▸ WHAT IS EXPECTED: The lines below that include the word "dice" are to be reported.

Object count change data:
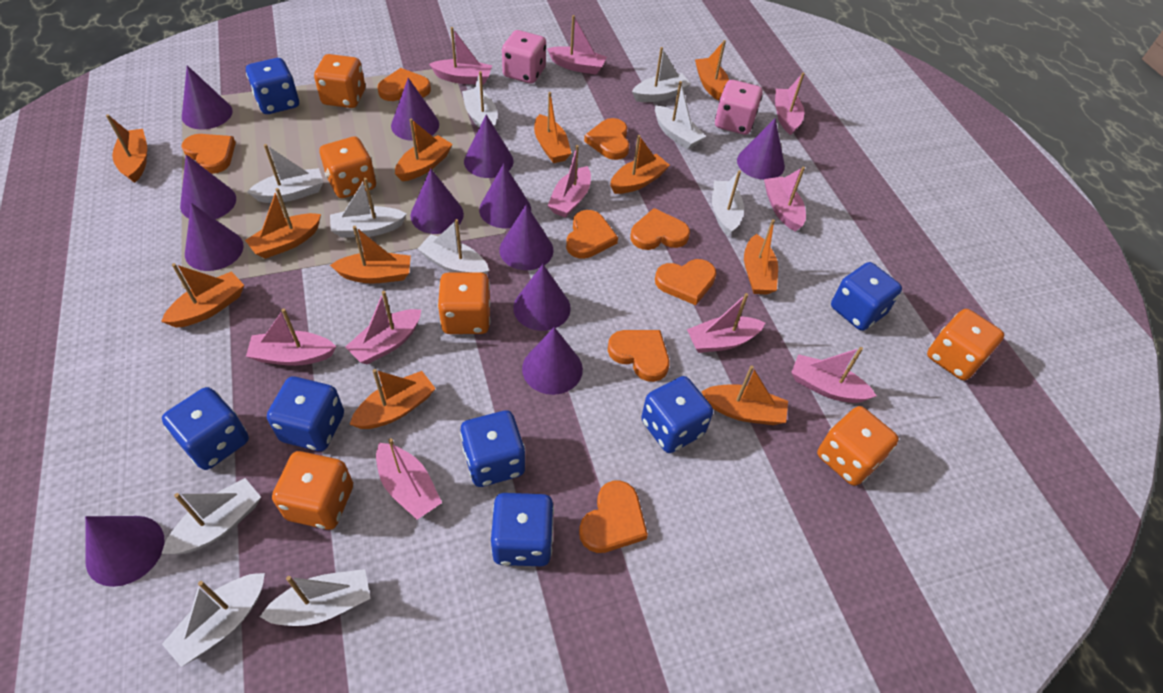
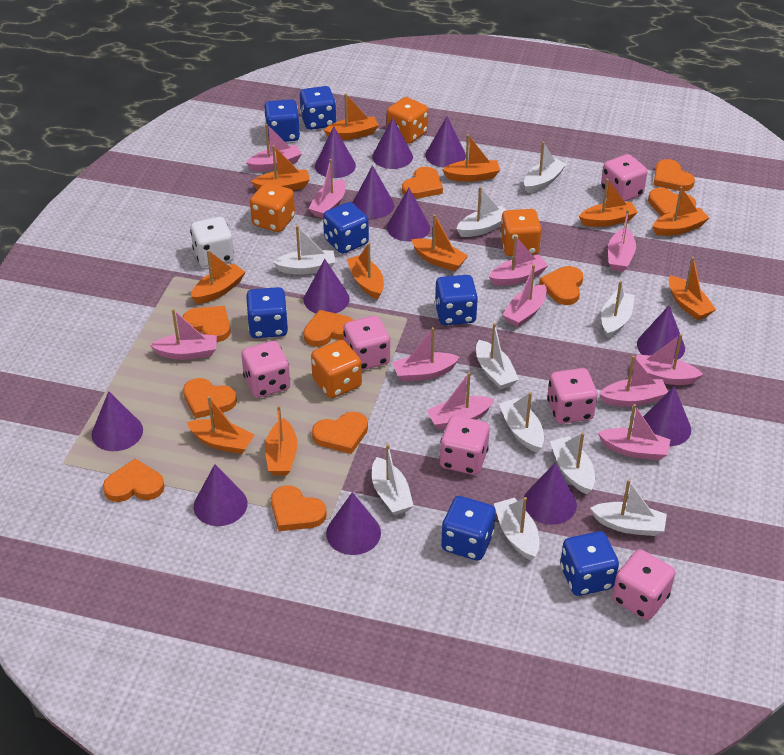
orange dice: 6 -> 4
orange heart: 8 -> 10
pink boat: 10 -> 11
pink dice: 2 -> 6
white dice: 0 -> 1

▸ EXERCISE ANSWER:
orange dice: 6 -> 4
pink dice: 2 -> 6
white dice: 0 -> 1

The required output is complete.